Data:
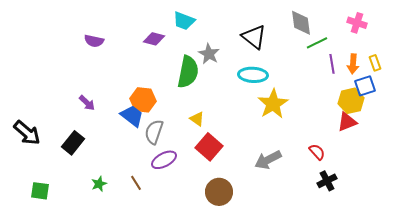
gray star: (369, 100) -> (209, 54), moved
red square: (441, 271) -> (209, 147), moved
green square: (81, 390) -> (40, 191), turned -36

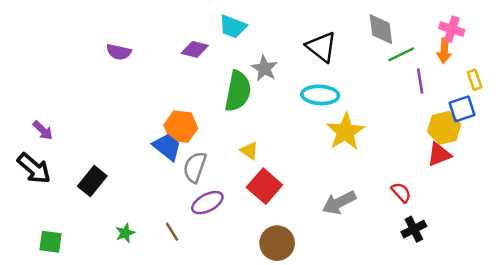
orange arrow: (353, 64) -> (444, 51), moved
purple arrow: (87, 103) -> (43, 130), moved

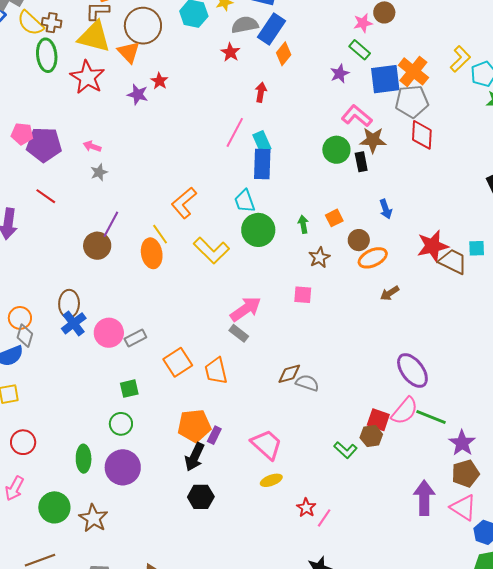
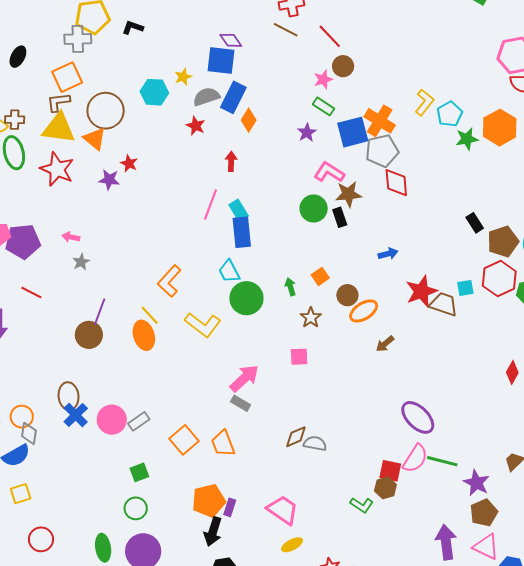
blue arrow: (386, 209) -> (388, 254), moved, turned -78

Request:
Every line above with the string "moved" in it needs to be copied.

Response area:
gray star: (369, 100) -> (209, 54), moved
red square: (441, 271) -> (209, 147), moved
orange arrow: (353, 64) -> (444, 51), moved
purple arrow: (87, 103) -> (43, 130), moved
blue arrow: (386, 209) -> (388, 254), moved, turned -78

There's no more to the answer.